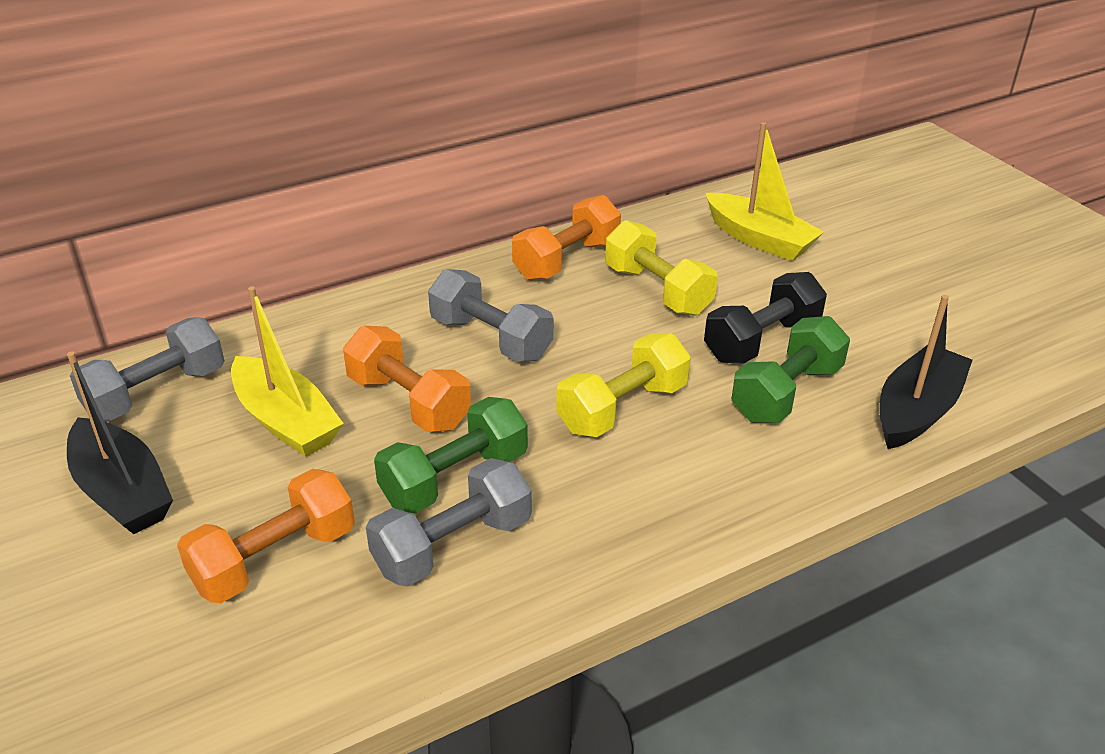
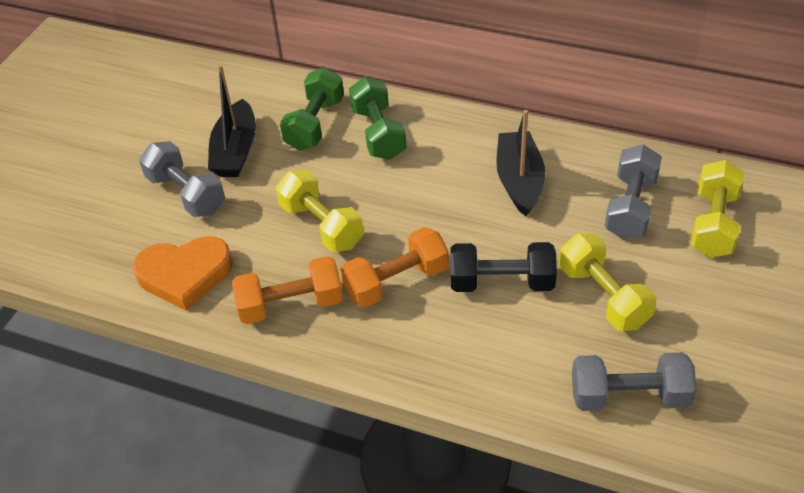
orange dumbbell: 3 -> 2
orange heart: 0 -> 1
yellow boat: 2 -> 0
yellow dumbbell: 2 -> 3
--------------------------------------------------
> _Exercise goal_: The result should be the full material above, word for word, with its pictures omitted.

> _Task output_:
orange dumbbell: 3 -> 2
orange heart: 0 -> 1
yellow boat: 2 -> 0
yellow dumbbell: 2 -> 3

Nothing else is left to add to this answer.